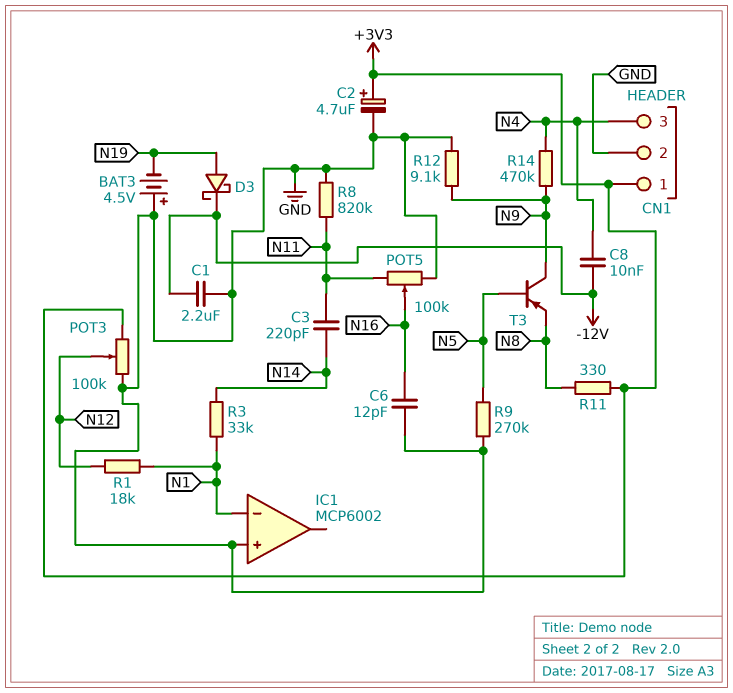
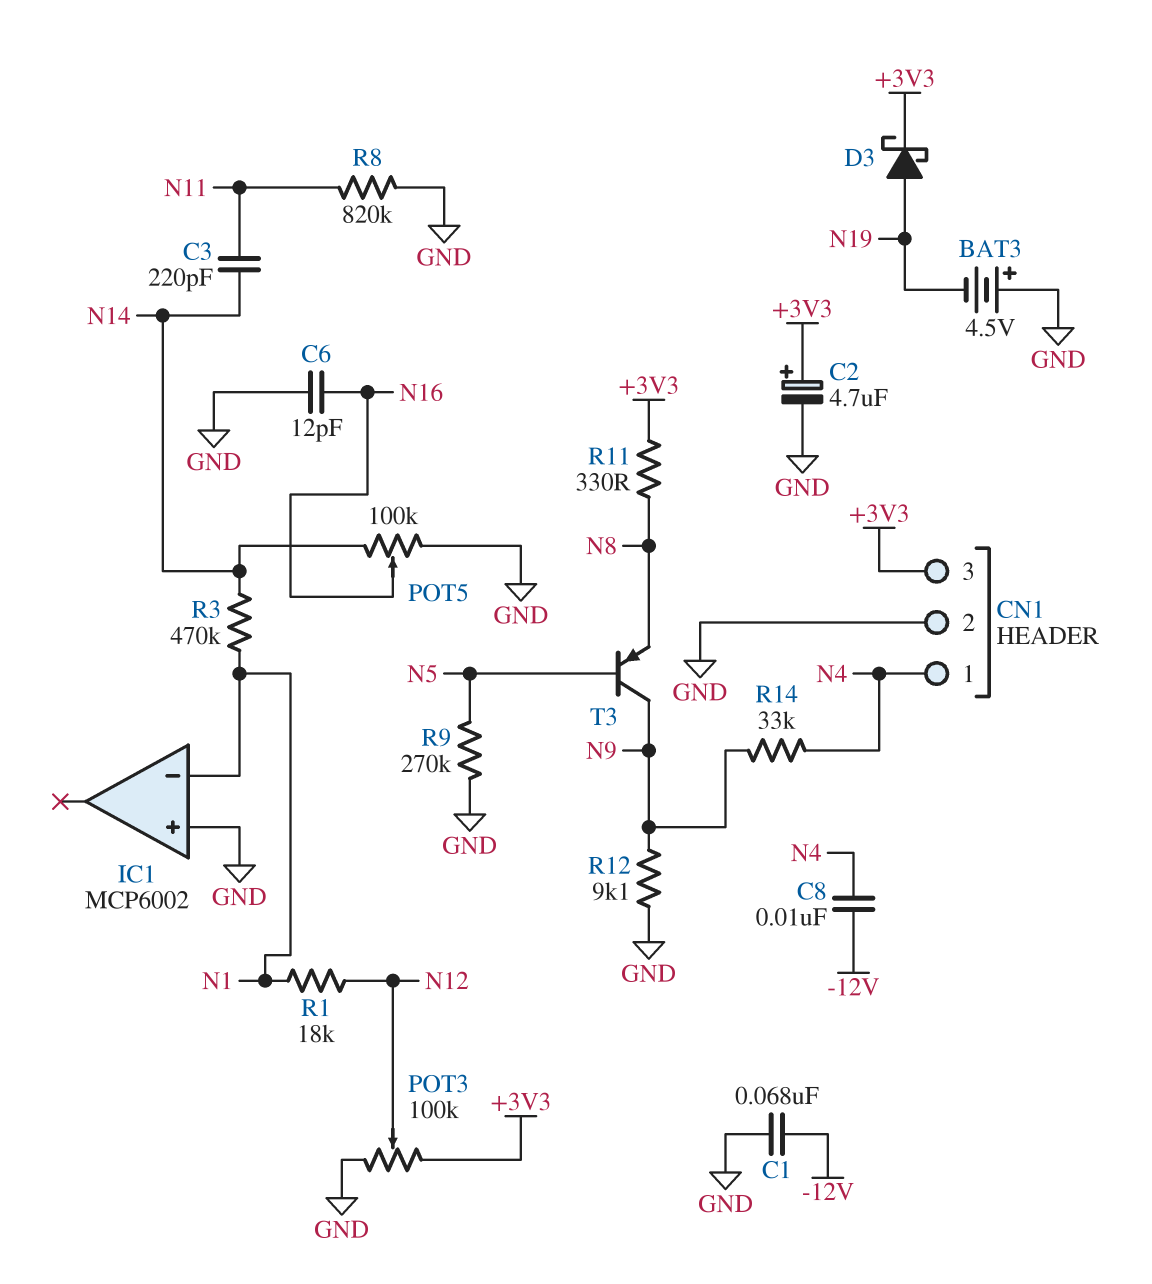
C1: 2.2uF (-12V, GND) -> 68nF (-12V, GND)
CN1 pin 1: +3V3 -> N4
CN1 pin 3: N4 -> +3V3
D3: schottky (A N19, K -12V) -> schottky (A N19, K +3V3)
POT5: 100k (GND, N11, wiper N16) -> 100k (GND, N14, wiper N16)
R3: 33k (N1, N14) -> 470k (N1, N14)
R14: 470k (N4, N9) -> 33k (N4, N9)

**EXERCISE**
Please retype the whole listing above exactly, without any of its images.

**RESPONSE FOR THIS EXERCISE**
C1: 2.2uF (-12V, GND) -> 68nF (-12V, GND)
CN1 pin 1: +3V3 -> N4
CN1 pin 3: N4 -> +3V3
D3: schottky (A N19, K -12V) -> schottky (A N19, K +3V3)
POT5: 100k (GND, N11, wiper N16) -> 100k (GND, N14, wiper N16)
R3: 33k (N1, N14) -> 470k (N1, N14)
R14: 470k (N4, N9) -> 33k (N4, N9)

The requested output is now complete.